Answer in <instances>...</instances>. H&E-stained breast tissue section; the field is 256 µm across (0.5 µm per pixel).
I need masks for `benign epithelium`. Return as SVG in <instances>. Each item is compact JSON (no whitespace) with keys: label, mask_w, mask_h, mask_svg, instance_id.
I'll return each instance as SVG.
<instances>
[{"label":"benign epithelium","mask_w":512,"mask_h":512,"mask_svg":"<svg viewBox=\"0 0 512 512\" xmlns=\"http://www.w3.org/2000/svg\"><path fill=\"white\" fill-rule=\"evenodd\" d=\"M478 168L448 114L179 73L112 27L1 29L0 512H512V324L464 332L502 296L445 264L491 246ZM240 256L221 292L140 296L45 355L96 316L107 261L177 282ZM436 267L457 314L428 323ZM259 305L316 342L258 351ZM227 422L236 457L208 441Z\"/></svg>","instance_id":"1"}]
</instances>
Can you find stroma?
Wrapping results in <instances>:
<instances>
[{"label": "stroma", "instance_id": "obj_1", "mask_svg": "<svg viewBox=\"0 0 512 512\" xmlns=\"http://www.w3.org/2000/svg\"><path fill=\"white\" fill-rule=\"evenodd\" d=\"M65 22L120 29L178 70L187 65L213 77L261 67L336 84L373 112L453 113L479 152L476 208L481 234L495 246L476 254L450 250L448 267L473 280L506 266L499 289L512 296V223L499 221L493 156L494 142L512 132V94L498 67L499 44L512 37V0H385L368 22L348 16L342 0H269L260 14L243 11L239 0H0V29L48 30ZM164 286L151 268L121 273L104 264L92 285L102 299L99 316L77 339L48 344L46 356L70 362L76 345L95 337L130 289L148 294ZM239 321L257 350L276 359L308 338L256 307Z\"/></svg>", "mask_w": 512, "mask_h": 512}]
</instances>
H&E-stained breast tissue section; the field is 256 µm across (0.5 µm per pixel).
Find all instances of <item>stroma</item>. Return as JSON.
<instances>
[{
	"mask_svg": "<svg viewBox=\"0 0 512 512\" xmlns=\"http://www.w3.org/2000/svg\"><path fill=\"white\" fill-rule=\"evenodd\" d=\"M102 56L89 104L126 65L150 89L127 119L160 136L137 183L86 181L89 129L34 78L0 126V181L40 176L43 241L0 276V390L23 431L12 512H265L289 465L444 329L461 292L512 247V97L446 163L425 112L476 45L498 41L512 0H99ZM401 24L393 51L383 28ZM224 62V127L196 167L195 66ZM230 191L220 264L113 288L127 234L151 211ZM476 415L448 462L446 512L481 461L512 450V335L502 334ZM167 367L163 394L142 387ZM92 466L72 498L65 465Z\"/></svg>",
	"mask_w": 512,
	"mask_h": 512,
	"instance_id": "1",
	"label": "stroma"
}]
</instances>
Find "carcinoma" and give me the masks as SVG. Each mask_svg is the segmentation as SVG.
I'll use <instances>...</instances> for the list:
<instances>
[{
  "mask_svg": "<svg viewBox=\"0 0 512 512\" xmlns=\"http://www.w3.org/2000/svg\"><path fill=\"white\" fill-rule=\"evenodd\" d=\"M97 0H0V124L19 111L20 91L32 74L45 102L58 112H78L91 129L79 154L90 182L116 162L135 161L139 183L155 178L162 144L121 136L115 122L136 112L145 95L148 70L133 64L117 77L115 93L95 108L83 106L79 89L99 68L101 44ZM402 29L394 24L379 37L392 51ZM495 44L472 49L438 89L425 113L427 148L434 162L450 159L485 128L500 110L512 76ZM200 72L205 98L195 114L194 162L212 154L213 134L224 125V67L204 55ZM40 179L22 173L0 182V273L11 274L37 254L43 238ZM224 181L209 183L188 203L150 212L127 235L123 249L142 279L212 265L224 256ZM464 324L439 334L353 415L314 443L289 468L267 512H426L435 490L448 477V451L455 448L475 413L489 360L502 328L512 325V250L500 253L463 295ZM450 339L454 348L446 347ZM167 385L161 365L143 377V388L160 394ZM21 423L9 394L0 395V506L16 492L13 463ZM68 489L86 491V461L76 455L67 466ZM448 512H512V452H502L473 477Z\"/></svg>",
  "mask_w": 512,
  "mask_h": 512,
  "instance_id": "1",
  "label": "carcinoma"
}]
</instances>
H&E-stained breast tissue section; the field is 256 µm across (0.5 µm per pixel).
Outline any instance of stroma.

#####

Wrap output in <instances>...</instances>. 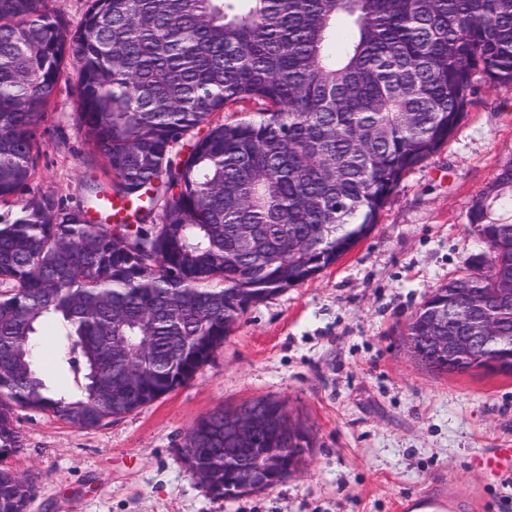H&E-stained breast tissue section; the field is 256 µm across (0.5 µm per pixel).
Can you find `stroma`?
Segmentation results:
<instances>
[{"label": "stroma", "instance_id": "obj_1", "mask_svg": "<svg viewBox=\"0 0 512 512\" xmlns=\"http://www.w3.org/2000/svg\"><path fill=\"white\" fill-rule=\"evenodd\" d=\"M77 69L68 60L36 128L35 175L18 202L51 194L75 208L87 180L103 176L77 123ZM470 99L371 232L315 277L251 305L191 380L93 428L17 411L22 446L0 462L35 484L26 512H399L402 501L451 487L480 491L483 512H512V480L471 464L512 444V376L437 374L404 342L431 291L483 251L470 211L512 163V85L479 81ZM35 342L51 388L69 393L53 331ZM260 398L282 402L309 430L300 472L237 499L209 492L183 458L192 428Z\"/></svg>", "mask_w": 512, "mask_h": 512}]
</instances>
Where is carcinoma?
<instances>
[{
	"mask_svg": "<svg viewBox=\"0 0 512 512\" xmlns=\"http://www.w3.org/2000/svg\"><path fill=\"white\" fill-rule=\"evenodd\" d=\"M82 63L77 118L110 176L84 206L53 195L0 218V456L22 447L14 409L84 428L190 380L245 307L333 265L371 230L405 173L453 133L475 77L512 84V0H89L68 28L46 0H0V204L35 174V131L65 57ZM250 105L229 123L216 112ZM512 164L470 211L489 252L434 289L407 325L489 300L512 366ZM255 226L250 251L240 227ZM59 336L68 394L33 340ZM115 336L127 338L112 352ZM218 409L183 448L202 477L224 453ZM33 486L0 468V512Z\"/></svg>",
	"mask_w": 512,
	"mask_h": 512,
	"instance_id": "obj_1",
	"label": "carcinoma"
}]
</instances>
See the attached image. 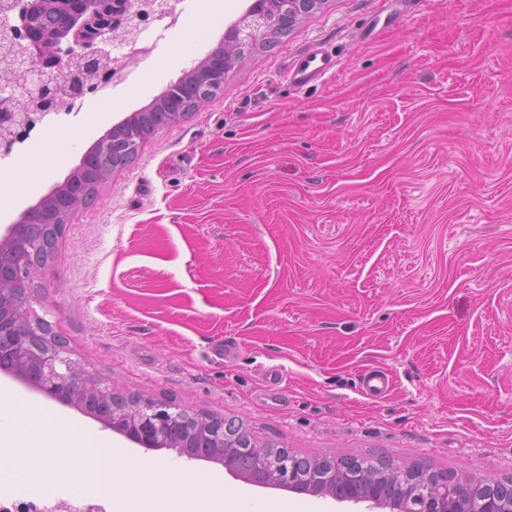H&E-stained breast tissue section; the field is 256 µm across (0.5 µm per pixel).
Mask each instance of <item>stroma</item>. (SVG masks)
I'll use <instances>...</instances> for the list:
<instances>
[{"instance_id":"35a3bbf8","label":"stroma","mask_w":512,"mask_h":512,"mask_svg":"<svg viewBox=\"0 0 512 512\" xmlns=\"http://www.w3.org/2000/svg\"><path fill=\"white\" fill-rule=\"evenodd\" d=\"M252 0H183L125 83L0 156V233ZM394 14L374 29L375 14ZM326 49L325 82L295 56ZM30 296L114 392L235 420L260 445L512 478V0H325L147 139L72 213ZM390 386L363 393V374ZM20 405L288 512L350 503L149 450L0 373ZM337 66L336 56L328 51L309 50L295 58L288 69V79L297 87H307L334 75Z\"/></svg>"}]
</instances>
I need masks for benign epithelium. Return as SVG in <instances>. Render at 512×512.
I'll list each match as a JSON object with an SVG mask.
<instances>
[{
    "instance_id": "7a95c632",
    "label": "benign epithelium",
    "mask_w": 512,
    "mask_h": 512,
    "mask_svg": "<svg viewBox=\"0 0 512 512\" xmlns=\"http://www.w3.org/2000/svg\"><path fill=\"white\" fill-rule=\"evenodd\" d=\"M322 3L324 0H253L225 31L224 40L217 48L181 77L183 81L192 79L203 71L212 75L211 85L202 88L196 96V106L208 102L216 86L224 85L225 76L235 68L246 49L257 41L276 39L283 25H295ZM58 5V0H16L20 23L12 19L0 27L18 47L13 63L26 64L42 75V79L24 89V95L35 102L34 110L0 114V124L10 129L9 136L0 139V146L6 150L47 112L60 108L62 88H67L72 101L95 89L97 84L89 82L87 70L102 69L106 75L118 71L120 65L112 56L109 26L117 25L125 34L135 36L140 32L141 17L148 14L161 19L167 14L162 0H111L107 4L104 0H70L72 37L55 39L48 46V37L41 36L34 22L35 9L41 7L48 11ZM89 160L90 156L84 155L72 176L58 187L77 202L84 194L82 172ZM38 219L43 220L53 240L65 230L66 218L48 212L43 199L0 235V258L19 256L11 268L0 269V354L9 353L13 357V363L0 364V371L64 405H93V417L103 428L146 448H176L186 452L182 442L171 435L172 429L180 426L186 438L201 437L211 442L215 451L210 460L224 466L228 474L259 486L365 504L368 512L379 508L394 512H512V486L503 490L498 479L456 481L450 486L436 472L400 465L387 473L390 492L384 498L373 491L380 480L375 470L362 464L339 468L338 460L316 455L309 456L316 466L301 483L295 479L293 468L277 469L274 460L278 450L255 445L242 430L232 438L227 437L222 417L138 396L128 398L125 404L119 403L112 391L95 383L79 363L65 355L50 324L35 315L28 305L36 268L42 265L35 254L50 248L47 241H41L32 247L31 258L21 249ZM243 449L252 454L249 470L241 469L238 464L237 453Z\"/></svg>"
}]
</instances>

#####

▸ Set problem: Repeat, character for character, the lines of the material above from the line with "segmentation as SVG." through the line with "Outline any instance of stroma.".

▸ Result:
Find "carcinoma" and give me the masks as SVG. Each mask_svg is the segmentation as SVG.
I'll use <instances>...</instances> for the list:
<instances>
[{
  "mask_svg": "<svg viewBox=\"0 0 512 512\" xmlns=\"http://www.w3.org/2000/svg\"><path fill=\"white\" fill-rule=\"evenodd\" d=\"M97 0H0V124L19 111L20 91L32 74L45 102L58 112H78L91 129L79 154L90 182L116 162L135 161L139 183L155 178L162 144L121 136L115 122L136 112L145 95L148 70L133 64L117 77L115 93L95 108L83 106L79 89L99 68L101 44ZM402 29L394 24L379 37L392 51ZM495 44L472 49L438 89L425 113L427 148L434 162L450 159L485 128L500 110L512 76ZM200 72L205 98L195 114L194 162L212 154L213 134L224 125V67L204 55ZM40 179L22 173L0 182V273L11 274L37 254L43 238ZM224 181L209 183L188 203L150 212L127 235L123 249L142 279L212 265L224 256ZM464 324L439 334L353 415L314 443L289 468L267 512H426L435 490L448 477V451L455 448L475 413L489 360L502 328L512 325V250L500 253L463 295ZM450 339L454 348L446 347ZM167 385L161 365L143 377V388L160 394ZM21 423L9 394L0 395V506L16 492L13 463ZM68 489L86 491V461L76 455L67 466ZM448 512H512V452H502L473 477Z\"/></svg>",
  "mask_w": 512,
  "mask_h": 512,
  "instance_id": "1",
  "label": "carcinoma"
}]
</instances>
H&E-stained breast tissue section; the field is 256 µm across (0.5 µm per pixel).
Outline any instance of stroma.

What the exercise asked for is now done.